start Records to use
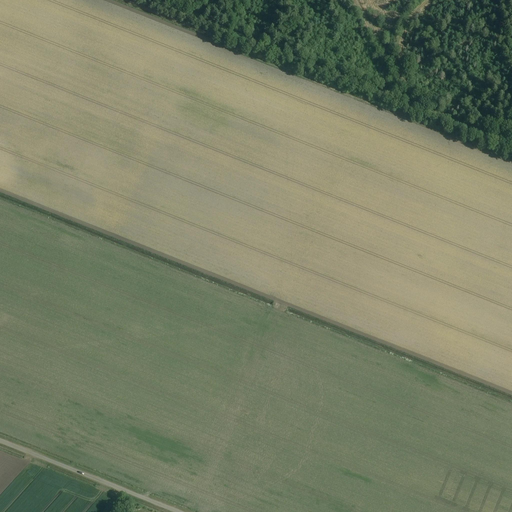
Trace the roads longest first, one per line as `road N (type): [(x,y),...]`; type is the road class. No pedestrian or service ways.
road 1 (track): [(511,145),(154,0)]
road 2 (unclassified): [(179,511),(0,440)]
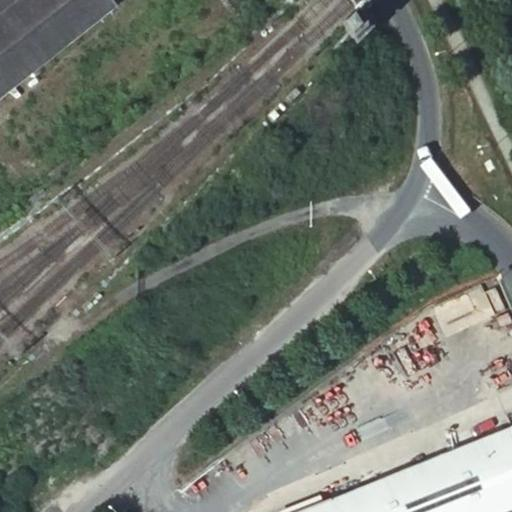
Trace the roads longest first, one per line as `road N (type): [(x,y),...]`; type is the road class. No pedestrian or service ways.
road 1 (unclassified): [(84,511),(380,238),(418,193)]
road 2 (unclassified): [(418,193),(427,131),(422,78),(389,0)]
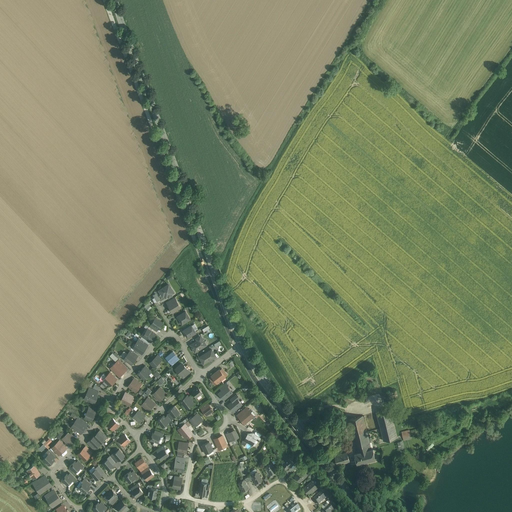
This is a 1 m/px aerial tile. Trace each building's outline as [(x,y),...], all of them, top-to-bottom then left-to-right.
[(169,285),(160,290),(162,293),(161,294),(162,296),(164,296),(164,295),(166,298),(169,296),(168,296),(174,293),(169,285)] [(168,305),(173,313),(181,308),(176,300),(168,305)] [(186,312),(177,317),(182,324),(190,319),(186,312)] [(162,323),(155,318),(151,324),(154,326),(158,329),(162,323)] [(191,326),(183,331),(188,338),(196,333),(191,326)] [(155,334),(148,329),(143,336),(150,341),(155,334)] [(143,340),(139,338),(133,348),(142,354),(147,346),(141,343),(143,340)] [(197,341),(191,345),(195,352),(206,345),(202,338),(197,341)] [(131,350),(124,359),(131,364),(136,358),(131,355),(134,352),(131,350)] [(212,350),(199,357),(203,364),(213,358),(211,354),(214,353),(212,350)] [(173,352),(166,358),(172,365),(175,362),(173,360),(177,357),(173,352)] [(160,361),(156,357),(150,362),(154,367),(160,361)] [(123,364),(119,360),(114,365),(116,366),(112,369),(120,376),(125,370),(121,366),(123,364)] [(184,366),(181,364),(177,368),(179,370),(178,371),(184,377),(186,375),(184,373),(188,370),(184,366)] [(149,374),(143,368),(138,373),(144,379),(149,374)] [(219,369),(215,373),(221,380),(227,375),(225,372),(223,374),(220,370),(219,369)] [(108,378),(105,381),(109,385),(113,382),(113,383),(115,381),(111,377),(113,375),(110,372),(106,376),(108,378)] [(215,373),(212,376),(215,380),(213,382),(215,385),(221,380),(215,373)] [(137,384),(132,380),(131,382),(132,382),(129,386),(136,391),(142,384),(139,381),(137,384)] [(222,391),(218,393),(224,399),(232,392),(227,386),(228,385),(226,382),(223,384),(224,385),(226,387),(222,391)] [(98,391),(90,387),(85,399),(95,403),(98,395),(97,394),(98,391)] [(165,396),(160,391),(162,389),(160,387),(156,391),(158,392),(155,395),(159,400),(162,397),(163,397),(165,396)] [(198,387),(192,391),(197,397),(202,393),(198,387)] [(232,401),(228,405),(234,411),(242,404),(237,399),(240,397),(237,394),(235,396),(236,398),(232,401)] [(129,397),(124,395),(123,397),(124,397),(122,401),(129,405),(134,397),(130,395),(129,397)] [(187,395),(180,400),(185,406),(194,399),(192,396),(190,398),(187,395)] [(151,400),(148,397),(142,404),(148,410),(151,406),(152,407),(154,405),(149,402),(151,400)] [(174,406),(168,411),(170,412),(173,417),(179,413),(174,406)] [(208,406),(204,408),(203,406),(201,408),(204,412),(205,411),(208,414),(213,410),(212,409),(211,409),(208,406)] [(92,408),(89,407),(88,410),(89,410),(86,418),(91,420),(95,413),(90,411),(92,408)] [(253,416),(246,407),(242,410),(244,413),(239,417),(245,423),(253,416)] [(390,409),(376,412),(383,439),(396,436),(390,409)] [(139,410),(135,414),(137,415),(134,418),(139,422),(143,418),(139,414),(141,412),(139,410)] [(197,413),(190,419),(194,424),(197,422),(198,423),(200,422),(197,418),(199,416),(197,413)] [(349,426),(364,422),(363,417),(365,417),(364,415),(362,416),(362,415),(348,419),(349,426)] [(163,416),(157,420),(162,427),(168,422),(165,417),(163,416)] [(86,426),(79,422),(81,419),(78,417),(74,422),(76,423),(73,427),(81,433),(86,426)] [(119,424),(113,418),(107,424),(113,430),(119,424)] [(356,451),(371,448),(364,422),(349,426),(356,451)] [(182,427),(179,429),(185,436),(186,435),(188,437),(191,434),(189,432),(191,431),(189,429),(185,424),(182,427)] [(69,431),(63,438),(70,445),(76,438),(69,431)] [(232,431),(229,433),(231,436),(228,437),(230,441),(238,437),(236,431),(232,432),(232,431)] [(102,436),(98,432),(96,434),(97,435),(95,437),(101,443),(107,437),(104,433),(104,434),(102,436)] [(154,433),(153,433),(150,440),(158,442),(161,436),(161,435),(159,435),(154,433)] [(125,434),(119,439),(124,445),(130,440),(125,434)] [(252,436),(247,434),(244,440),(252,445),(257,436),(253,434),(252,436)] [(222,435),(215,439),(219,449),(227,445),(222,435)] [(101,443),(95,437),(93,439),(92,438),(90,440),(93,444),(91,446),(94,449),(101,443)] [(46,445),(47,446),(51,440),(49,438),(46,441),(44,440),(38,448),(41,451),(46,445)] [(60,440),(53,447),(60,454),(61,453),(61,452),(64,449),(60,445),(62,443),(60,440)] [(188,446),(183,445),(183,442),(180,441),(178,451),(186,452),(186,448),(187,448),(188,446)] [(209,441),(202,445),(206,453),(213,450),(213,449),(209,441)] [(163,445),(161,447),(163,450),(158,453),(157,453),(162,459),(169,455),(165,449),(166,448),(163,445)] [(354,452),(356,458),(357,462),(375,457),(373,447),(371,448),(356,451),(354,452)] [(84,448),(78,454),(81,457),(82,456),(85,459),(92,452),(90,450),(88,452),(84,448)] [(114,454),(113,454),(115,456),(118,460),(119,460),(124,456),(119,449),(114,454)] [(348,450),(335,454),(339,464),(351,460),(348,450)] [(49,454),(43,459),(49,465),(54,460),(53,459),(49,454)] [(179,457),(176,457),(174,470),(183,471),(185,461),(179,461),(179,457)] [(108,459),(103,463),(108,469),(114,465),(113,464),(110,460),(108,458),(108,459)] [(142,458),(136,462),(141,470),(144,468),(142,466),(146,463),(142,458)] [(292,460),(289,458),(282,464),(286,469),(294,463),(292,460)] [(75,461),(70,466),(75,472),(80,467),(81,467),(80,466),(76,462),(75,461)] [(277,471),(271,463),(266,466),(270,473),(271,475),(274,473),(277,471)] [(35,465),(27,470),(33,479),(41,474),(35,465)] [(98,470),(97,468),(96,469),(91,473),(96,479),(102,475),(101,474),(98,470)] [(143,474),(147,479),(154,475),(150,469),(143,474)] [(131,472),(130,471),(124,475),(129,482),(135,478),(134,476),(131,472)] [(263,480),(257,471),(251,475),(257,483),(260,482),(263,480)] [(301,471),(295,477),(299,482),(306,477),(307,478),(309,476),(306,472),(304,474),(301,471)] [(68,475),(67,474),(62,479),(67,485),(72,480),(73,480),(71,478),(68,475)] [(45,475),(33,483),(35,485),(46,478),(45,475)] [(46,478),(35,485),(37,488),(40,486),(43,491),(51,485),(46,478)] [(249,488),(244,479),(238,483),(243,491),(244,492),(247,490),(249,488)] [(312,481),(305,488),(309,493),(313,489),(314,490),(317,488),(312,481)] [(86,484),(84,482),(83,482),(79,488),(85,493),(90,487),(89,486),(86,484)] [(210,484),(202,482),(200,494),(205,495),(206,488),(209,489),(210,484)] [(138,483),(135,485),(137,487),(133,490),(132,491),(136,497),(143,492),(139,486),(140,486),(138,483)] [(151,488),(150,488),(148,496),(155,498),(157,489),(151,488)] [(117,495),(112,489),(106,495),(111,500),(111,501),(112,499),(116,496),(117,495)] [(49,496),(48,497),(54,506),(61,500),(55,492),(49,496)] [(321,494),(314,499),(319,504),(325,499),(321,494)] [(122,500),(116,506),(119,508),(118,509),(119,509),(121,511),(123,510),(127,506),(127,505),(122,500)] [(99,503),(98,502),(93,507),(96,511),(99,511),(103,509),(104,509),(103,507),(99,503)]
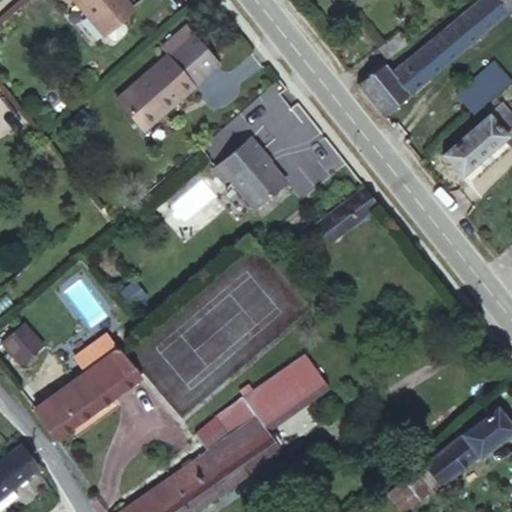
end Records to use
## Required work
Repeat the lines from the start of the rows through the line containing "road 2 (unclassified): [(418,193),(427,131),(422,78),(389,0)]", with both ends included. Leave the pictures out of your answer.

## Answer for this exercise
Trace the roads longest first, one per line as `road N (type): [(x,y),...]`; type is the road class. No pedestrian or service ways.
road 1 (track): [(511,145),(154,0)]
road 2 (unclassified): [(179,511),(0,440)]
Trace the roads longest first, one per line as `road N (type): [(x,y),...]`; type is the road class. No pedestrian or service ways.
road 1 (unclassified): [(84,511),(380,238),(418,193)]
road 2 (unclassified): [(418,193),(427,131),(422,78),(389,0)]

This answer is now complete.